— Start of Provided data —
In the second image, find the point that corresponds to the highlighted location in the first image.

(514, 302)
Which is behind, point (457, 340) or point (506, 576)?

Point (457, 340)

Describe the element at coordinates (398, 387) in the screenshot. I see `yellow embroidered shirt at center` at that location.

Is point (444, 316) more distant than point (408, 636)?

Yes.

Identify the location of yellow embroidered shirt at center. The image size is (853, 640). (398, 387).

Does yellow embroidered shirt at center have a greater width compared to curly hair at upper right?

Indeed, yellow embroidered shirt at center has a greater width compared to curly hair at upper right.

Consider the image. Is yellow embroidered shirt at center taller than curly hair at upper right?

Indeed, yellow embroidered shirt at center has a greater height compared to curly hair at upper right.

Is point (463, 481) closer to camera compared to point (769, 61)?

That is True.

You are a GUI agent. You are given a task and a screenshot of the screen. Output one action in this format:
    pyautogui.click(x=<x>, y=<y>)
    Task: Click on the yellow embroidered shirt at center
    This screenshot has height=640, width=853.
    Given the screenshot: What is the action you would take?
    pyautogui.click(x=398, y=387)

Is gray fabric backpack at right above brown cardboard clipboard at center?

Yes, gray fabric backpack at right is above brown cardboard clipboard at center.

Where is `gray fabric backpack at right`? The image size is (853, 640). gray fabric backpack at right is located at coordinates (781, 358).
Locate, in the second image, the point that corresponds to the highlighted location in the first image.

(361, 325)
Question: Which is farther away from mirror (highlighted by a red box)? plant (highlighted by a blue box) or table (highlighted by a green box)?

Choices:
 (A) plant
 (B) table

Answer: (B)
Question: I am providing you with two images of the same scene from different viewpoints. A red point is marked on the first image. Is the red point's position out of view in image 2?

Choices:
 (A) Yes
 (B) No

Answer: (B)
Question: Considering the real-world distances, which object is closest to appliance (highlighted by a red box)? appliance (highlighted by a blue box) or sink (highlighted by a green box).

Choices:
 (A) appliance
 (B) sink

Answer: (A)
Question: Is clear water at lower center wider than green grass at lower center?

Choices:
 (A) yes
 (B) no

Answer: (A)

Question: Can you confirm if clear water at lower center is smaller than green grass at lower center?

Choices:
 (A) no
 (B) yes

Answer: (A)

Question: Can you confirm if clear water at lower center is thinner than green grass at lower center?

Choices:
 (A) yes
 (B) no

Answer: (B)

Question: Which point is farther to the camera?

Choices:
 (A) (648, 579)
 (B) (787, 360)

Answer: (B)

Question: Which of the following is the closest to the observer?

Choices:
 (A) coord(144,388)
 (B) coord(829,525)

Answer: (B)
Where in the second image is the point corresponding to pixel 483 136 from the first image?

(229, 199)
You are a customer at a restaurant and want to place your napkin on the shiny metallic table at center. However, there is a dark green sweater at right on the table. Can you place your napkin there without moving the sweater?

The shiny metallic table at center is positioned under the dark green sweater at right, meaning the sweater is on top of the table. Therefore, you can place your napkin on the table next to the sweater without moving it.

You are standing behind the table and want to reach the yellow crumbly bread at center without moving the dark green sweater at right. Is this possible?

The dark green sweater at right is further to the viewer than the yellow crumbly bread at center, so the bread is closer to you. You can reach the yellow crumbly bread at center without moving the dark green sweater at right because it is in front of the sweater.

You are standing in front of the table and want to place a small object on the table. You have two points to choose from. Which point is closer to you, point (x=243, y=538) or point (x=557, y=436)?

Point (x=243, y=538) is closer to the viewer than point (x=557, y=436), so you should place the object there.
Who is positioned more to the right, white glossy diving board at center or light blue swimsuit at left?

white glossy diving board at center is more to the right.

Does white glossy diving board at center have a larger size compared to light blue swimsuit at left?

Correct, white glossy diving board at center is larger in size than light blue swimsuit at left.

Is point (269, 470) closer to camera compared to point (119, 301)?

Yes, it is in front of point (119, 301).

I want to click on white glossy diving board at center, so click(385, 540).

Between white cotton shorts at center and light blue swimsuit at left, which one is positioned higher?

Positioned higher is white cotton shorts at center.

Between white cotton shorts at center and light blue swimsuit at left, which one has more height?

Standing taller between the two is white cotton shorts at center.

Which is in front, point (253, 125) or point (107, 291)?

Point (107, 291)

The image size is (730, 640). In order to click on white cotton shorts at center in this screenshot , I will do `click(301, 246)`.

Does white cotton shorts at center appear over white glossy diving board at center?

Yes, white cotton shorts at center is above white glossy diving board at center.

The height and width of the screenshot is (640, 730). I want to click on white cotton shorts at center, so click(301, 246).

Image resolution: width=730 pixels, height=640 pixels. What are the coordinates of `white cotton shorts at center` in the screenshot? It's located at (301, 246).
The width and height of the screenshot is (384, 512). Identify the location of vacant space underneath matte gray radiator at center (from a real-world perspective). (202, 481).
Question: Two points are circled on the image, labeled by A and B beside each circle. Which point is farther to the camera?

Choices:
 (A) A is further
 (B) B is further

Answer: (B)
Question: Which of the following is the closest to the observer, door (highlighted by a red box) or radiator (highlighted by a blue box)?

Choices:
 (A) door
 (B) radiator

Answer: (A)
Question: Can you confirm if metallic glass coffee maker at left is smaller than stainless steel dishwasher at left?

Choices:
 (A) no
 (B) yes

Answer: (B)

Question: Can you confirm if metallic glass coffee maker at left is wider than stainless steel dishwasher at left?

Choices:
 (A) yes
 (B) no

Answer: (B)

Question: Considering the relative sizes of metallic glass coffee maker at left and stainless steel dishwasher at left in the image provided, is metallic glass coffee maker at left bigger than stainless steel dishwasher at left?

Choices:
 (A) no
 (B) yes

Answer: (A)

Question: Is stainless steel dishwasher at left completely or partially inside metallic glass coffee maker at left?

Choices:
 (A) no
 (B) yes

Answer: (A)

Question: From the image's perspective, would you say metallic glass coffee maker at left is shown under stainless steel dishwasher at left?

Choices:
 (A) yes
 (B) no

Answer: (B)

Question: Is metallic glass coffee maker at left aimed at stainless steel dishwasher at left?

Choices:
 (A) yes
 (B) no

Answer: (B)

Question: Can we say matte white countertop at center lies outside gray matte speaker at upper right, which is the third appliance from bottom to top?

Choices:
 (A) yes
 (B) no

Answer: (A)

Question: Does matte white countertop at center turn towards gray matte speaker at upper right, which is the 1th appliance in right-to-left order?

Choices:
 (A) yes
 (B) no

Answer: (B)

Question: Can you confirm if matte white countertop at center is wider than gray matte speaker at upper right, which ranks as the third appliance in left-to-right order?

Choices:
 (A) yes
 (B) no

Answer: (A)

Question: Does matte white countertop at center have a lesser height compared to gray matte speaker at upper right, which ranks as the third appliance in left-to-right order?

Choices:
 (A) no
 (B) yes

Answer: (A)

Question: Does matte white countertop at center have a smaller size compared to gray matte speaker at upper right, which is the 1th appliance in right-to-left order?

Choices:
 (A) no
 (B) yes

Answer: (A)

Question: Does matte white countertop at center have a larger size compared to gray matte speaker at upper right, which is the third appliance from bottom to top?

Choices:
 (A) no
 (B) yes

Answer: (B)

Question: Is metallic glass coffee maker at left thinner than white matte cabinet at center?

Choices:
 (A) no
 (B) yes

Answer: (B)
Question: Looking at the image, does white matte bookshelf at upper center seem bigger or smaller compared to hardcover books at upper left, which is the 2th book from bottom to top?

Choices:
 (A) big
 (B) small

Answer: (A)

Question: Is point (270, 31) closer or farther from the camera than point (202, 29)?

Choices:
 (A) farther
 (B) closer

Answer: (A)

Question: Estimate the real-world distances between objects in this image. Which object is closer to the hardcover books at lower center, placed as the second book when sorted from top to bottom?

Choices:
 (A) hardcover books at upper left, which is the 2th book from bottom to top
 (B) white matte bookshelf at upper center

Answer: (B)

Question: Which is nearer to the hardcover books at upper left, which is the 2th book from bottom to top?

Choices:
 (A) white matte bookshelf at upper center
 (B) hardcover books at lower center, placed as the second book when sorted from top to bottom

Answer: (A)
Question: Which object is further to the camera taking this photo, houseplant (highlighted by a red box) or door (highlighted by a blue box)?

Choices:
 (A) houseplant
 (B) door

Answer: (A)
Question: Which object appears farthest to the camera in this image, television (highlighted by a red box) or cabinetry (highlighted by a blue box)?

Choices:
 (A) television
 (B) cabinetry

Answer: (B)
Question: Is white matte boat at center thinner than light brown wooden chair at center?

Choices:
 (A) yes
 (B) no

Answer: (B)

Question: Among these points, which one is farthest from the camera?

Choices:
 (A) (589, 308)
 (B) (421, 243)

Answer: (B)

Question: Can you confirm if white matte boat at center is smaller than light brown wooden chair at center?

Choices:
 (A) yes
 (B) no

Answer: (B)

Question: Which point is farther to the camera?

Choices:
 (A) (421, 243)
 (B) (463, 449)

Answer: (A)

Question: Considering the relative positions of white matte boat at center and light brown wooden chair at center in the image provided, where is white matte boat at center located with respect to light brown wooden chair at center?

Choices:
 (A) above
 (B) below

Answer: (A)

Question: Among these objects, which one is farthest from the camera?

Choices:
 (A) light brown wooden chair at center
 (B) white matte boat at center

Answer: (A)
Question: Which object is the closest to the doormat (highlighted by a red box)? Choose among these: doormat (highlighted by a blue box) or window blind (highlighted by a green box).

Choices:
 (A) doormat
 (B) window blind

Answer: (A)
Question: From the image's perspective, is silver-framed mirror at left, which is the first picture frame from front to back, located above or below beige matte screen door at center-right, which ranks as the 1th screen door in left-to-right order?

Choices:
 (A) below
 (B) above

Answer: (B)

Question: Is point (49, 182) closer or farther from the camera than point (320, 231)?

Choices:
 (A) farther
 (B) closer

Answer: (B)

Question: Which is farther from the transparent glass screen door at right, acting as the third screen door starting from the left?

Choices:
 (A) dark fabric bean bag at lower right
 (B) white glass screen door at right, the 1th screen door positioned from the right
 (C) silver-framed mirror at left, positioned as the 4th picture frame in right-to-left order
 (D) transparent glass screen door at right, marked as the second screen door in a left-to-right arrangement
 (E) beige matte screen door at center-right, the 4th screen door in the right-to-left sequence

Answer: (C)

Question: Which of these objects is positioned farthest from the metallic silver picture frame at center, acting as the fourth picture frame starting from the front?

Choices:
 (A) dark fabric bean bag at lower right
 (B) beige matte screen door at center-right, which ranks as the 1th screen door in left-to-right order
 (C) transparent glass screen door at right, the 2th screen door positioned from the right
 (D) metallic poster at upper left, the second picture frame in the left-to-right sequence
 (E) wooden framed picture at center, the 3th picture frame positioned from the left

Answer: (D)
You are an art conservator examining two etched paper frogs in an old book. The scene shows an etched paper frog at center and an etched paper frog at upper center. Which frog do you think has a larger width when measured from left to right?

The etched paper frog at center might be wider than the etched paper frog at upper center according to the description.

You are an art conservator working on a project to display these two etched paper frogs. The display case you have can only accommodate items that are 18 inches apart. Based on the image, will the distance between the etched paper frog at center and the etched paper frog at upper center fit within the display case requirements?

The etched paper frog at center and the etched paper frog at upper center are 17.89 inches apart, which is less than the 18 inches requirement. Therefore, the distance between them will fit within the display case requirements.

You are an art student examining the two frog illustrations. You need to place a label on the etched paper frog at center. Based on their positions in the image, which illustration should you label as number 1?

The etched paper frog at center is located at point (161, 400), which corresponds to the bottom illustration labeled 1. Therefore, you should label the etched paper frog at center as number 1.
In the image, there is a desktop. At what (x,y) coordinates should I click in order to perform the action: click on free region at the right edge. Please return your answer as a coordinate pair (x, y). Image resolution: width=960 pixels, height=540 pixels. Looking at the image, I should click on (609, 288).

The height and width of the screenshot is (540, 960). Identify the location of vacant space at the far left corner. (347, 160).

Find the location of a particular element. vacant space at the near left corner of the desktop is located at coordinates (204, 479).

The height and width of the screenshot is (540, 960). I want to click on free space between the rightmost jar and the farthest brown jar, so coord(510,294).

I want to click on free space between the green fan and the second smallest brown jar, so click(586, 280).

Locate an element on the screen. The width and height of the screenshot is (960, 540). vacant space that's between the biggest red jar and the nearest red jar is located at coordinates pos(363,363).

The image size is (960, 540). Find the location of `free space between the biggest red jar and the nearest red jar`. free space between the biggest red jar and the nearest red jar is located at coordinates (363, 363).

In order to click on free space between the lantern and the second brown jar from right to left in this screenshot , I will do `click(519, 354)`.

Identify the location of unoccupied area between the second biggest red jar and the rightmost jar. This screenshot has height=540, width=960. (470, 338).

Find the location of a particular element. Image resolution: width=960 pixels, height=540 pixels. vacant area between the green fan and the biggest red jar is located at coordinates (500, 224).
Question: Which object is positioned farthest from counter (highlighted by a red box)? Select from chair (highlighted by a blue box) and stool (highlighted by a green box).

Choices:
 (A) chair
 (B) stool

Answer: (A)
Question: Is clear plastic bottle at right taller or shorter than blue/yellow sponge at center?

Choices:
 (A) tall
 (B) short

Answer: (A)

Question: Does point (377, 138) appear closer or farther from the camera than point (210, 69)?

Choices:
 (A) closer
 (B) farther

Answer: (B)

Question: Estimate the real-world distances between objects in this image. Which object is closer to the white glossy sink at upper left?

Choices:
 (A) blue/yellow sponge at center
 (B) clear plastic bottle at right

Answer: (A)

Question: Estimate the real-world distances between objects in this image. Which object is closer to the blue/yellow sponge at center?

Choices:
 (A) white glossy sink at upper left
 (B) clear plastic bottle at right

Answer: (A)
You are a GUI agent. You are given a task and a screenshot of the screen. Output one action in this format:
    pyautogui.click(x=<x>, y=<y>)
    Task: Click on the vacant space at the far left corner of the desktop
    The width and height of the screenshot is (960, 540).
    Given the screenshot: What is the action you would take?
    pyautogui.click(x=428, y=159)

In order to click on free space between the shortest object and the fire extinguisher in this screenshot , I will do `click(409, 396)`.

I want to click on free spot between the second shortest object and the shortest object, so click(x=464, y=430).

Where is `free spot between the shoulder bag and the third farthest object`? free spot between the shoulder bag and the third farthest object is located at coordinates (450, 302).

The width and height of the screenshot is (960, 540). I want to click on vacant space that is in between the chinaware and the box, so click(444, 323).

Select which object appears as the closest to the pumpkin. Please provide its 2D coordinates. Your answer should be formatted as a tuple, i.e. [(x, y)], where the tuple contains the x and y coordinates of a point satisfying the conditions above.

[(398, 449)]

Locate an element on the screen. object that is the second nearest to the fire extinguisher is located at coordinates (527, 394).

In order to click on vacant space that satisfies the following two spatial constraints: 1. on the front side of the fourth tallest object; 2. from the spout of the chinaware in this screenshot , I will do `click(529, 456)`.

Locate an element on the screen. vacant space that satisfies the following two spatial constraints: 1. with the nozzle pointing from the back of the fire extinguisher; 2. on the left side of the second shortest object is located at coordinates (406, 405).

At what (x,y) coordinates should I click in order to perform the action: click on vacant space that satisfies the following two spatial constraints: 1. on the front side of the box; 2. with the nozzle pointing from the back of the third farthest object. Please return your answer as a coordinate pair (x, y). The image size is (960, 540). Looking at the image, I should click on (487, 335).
— End of Provided data —
Copy out the lines from the start of the items through the line containing "Indeed, yellow embroidered shirt at center has a greater width", inclusive, reproducing them word for word.

In the second image, find the point that corresponds to the highlighted location in the first image.

(514, 302)
Which is behind, point (457, 340) or point (506, 576)?

Point (457, 340)

Describe the element at coordinates (398, 387) in the screenshot. I see `yellow embroidered shirt at center` at that location.

Is point (444, 316) more distant than point (408, 636)?

Yes.

Identify the location of yellow embroidered shirt at center. The image size is (853, 640). (398, 387).

Does yellow embroidered shirt at center have a greater width compared to curly hair at upper right?

Indeed, yellow embroidered shirt at center has a greater width compared to curly hair at upper right.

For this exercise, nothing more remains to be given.